*** Opening Record excerpts ***

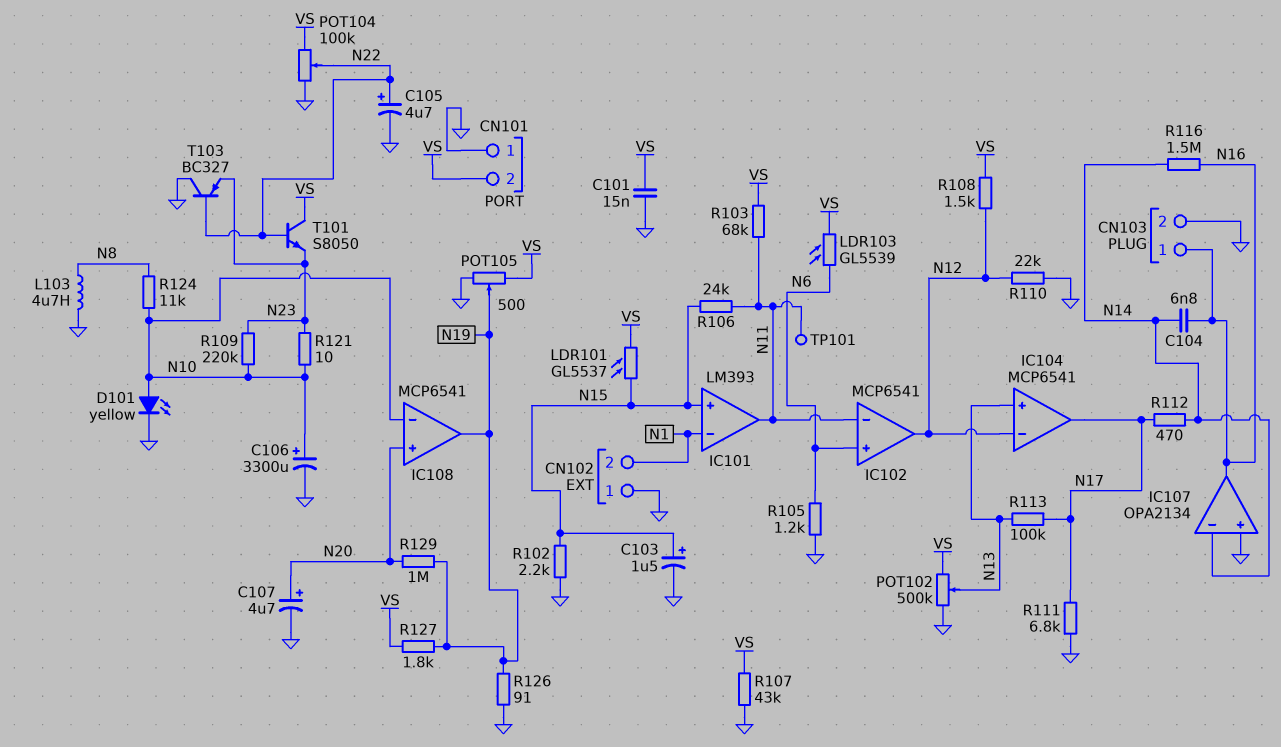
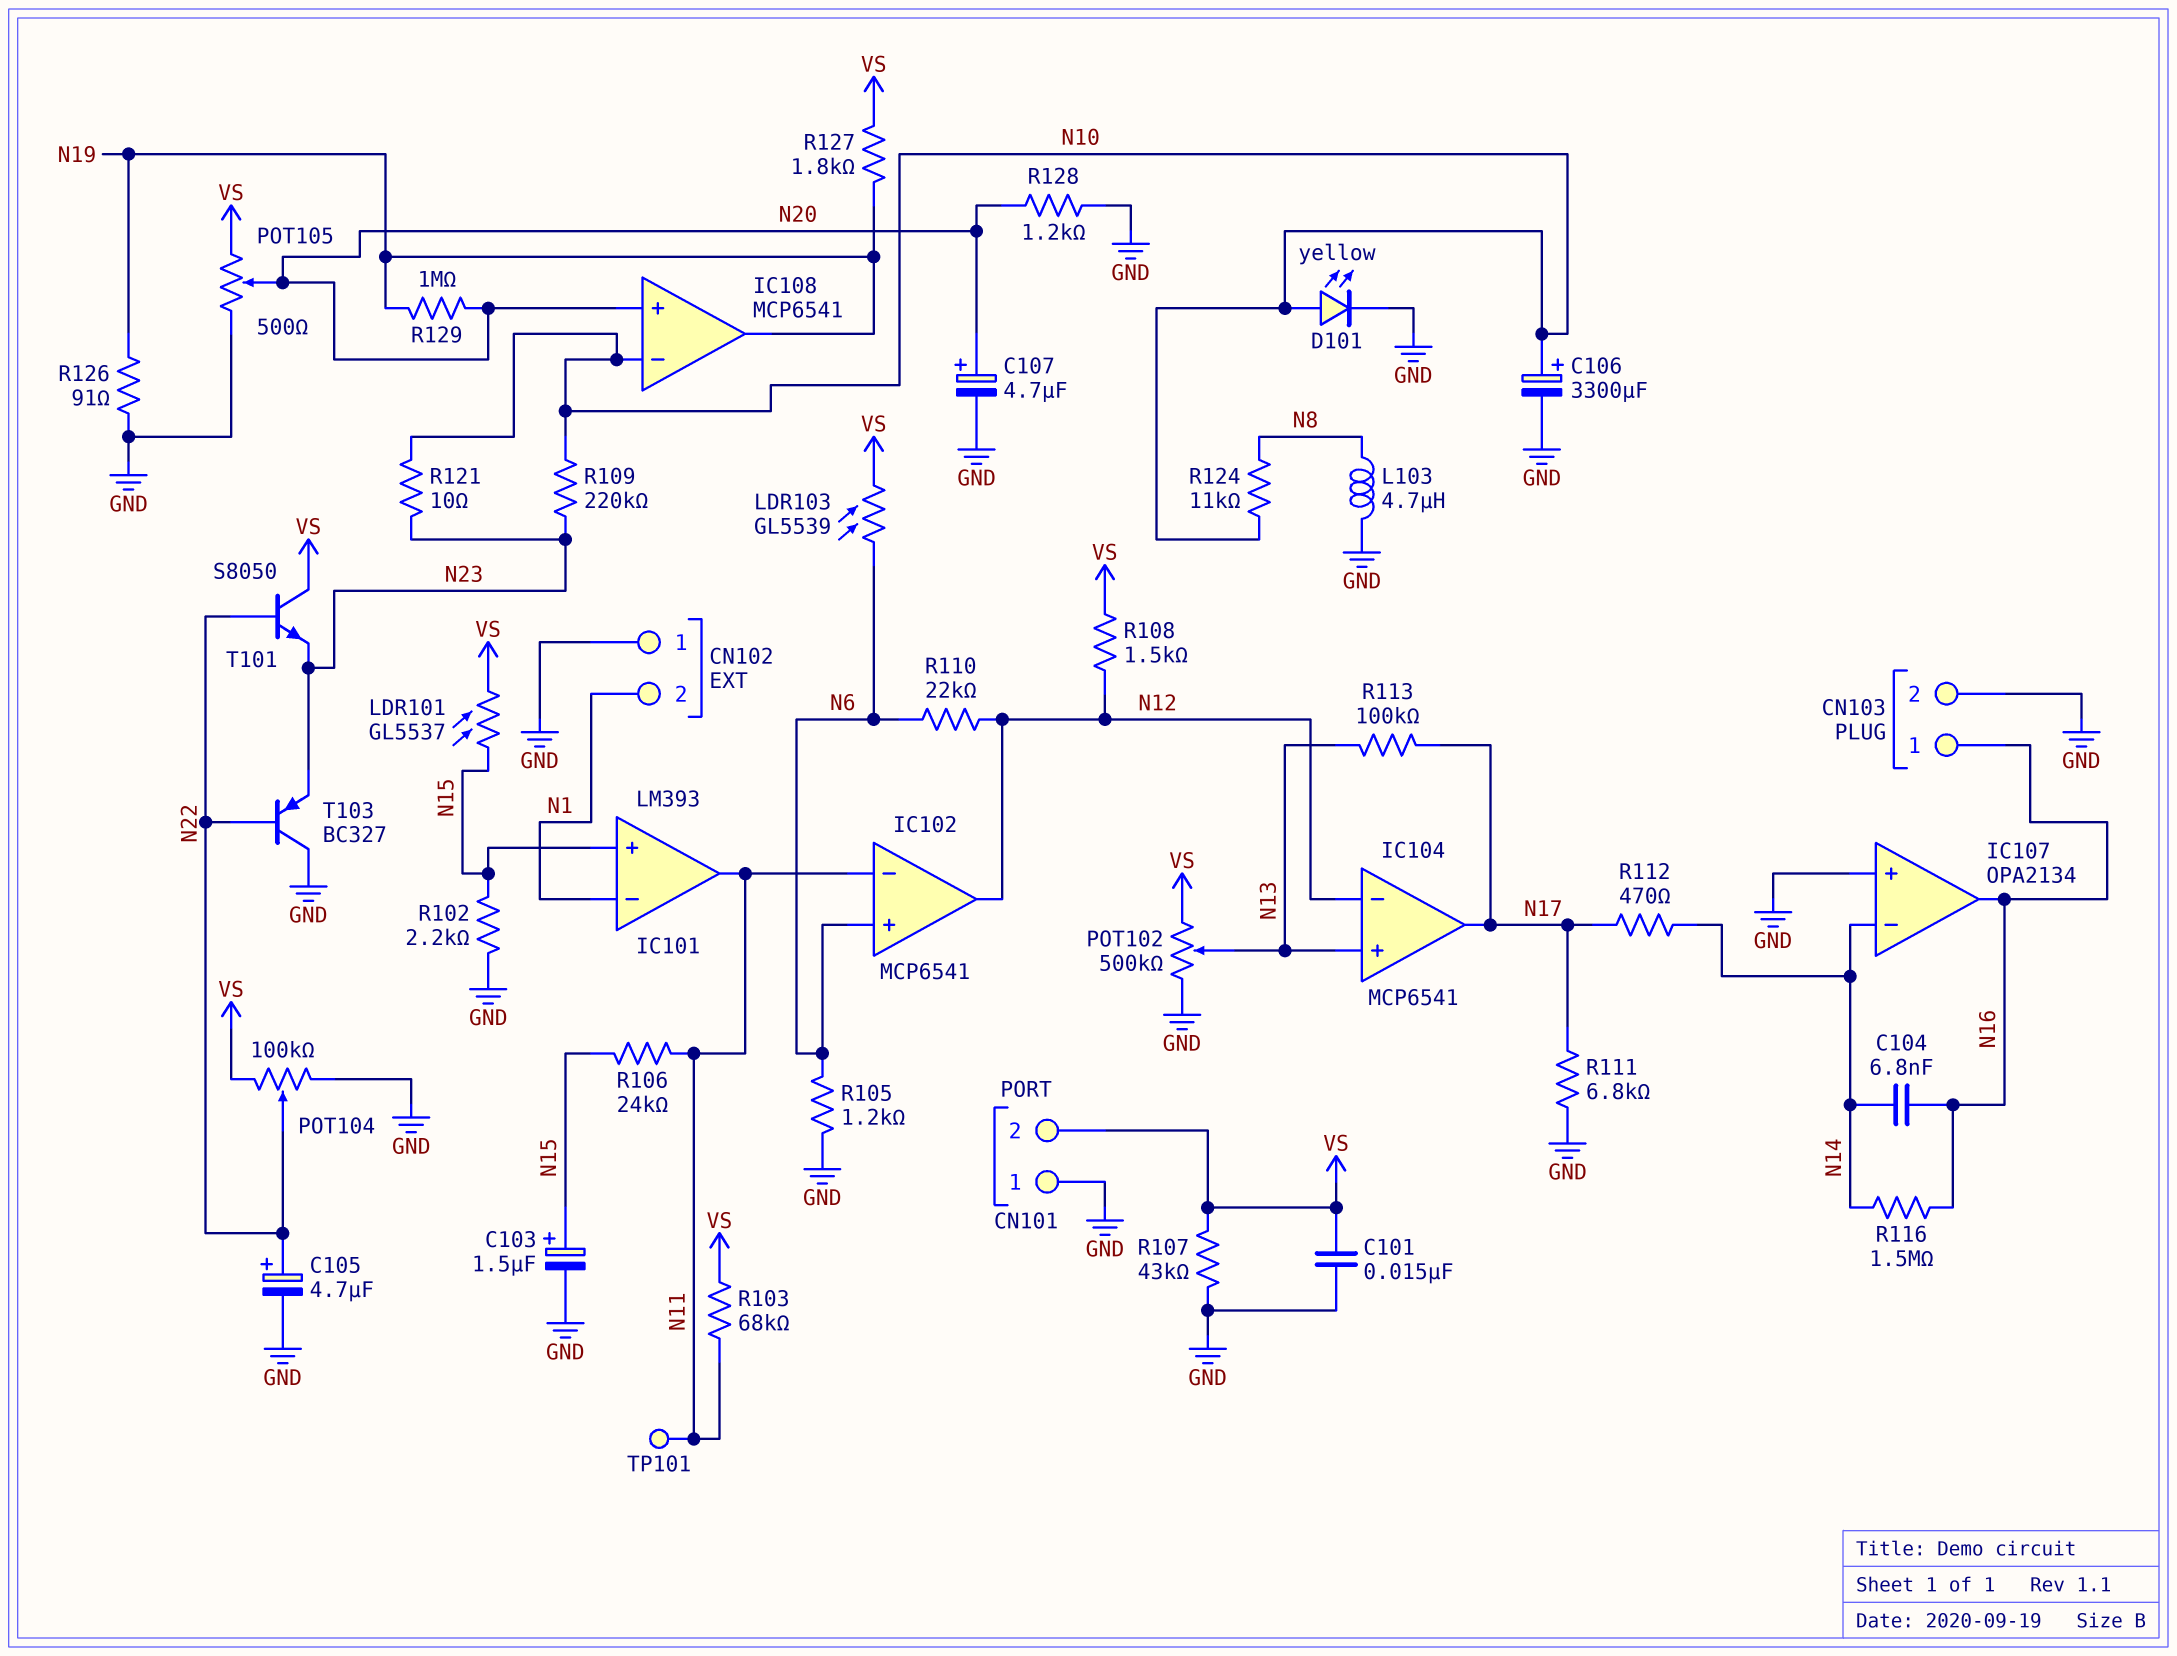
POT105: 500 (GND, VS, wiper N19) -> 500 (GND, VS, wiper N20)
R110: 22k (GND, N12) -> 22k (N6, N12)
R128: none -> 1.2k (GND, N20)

*** Closing Record excerpts ***
*** Opening Record excerpts ***

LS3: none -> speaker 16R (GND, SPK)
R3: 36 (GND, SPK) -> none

*** Closing Record excerpts ***

**What to produce:** Which lines in the data above contain "none"? Show each one.

**Written solution:**
R128: none -> 1.2k (GND, N20)
LS3: none -> speaker 16R (GND, SPK)
R3: 36 (GND, SPK) -> none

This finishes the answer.